• TASK MATERIAL:
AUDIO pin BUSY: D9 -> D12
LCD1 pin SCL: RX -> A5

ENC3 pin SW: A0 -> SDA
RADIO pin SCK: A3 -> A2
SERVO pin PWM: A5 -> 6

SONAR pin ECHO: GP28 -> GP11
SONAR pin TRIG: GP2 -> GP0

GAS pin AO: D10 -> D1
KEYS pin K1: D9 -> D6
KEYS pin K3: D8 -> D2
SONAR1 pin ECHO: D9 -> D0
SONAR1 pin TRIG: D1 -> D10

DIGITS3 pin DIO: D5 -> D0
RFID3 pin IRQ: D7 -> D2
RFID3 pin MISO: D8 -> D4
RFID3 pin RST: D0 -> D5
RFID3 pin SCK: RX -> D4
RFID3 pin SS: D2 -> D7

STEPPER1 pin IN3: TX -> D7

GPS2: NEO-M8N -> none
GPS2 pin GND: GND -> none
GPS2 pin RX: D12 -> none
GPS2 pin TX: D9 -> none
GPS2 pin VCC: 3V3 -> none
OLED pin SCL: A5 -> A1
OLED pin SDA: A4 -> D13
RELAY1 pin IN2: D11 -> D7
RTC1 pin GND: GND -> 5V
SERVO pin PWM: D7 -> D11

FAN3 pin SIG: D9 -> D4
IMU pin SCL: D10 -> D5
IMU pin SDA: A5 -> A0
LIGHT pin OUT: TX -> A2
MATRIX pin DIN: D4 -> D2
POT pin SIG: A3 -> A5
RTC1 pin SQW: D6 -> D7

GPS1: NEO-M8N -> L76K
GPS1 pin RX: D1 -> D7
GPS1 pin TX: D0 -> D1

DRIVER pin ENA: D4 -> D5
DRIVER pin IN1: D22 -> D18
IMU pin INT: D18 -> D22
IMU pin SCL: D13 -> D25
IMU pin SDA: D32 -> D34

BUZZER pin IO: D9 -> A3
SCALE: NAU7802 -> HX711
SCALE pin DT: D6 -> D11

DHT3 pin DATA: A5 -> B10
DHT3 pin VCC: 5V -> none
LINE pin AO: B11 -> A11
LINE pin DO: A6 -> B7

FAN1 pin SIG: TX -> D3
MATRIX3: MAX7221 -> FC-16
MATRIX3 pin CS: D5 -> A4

• PROBLEM STATEMENT: Among the records above, repeat exactly the line with "STEPPER1 pin IN3: TX -> D7", the line with "LINE pin DO: A6 -> B7", and every line in between, and only those.

• FINISHED TASK:
STEPPER1 pin IN3: TX -> D7

GPS2: NEO-M8N -> none
GPS2 pin GND: GND -> none
GPS2 pin RX: D12 -> none
GPS2 pin TX: D9 -> none
GPS2 pin VCC: 3V3 -> none
OLED pin SCL: A5 -> A1
OLED pin SDA: A4 -> D13
RELAY1 pin IN2: D11 -> D7
RTC1 pin GND: GND -> 5V
SERVO pin PWM: D7 -> D11

FAN3 pin SIG: D9 -> D4
IMU pin SCL: D10 -> D5
IMU pin SDA: A5 -> A0
LIGHT pin OUT: TX -> A2
MATRIX pin DIN: D4 -> D2
POT pin SIG: A3 -> A5
RTC1 pin SQW: D6 -> D7

GPS1: NEO-M8N -> L76K
GPS1 pin RX: D1 -> D7
GPS1 pin TX: D0 -> D1

DRIVER pin ENA: D4 -> D5
DRIVER pin IN1: D22 -> D18
IMU pin INT: D18 -> D22
IMU pin SCL: D13 -> D25
IMU pin SDA: D32 -> D34

BUZZER pin IO: D9 -> A3
SCALE: NAU7802 -> HX711
SCALE pin DT: D6 -> D11

DHT3 pin DATA: A5 -> B10
DHT3 pin VCC: 5V -> none
LINE pin AO: B11 -> A11
LINE pin DO: A6 -> B7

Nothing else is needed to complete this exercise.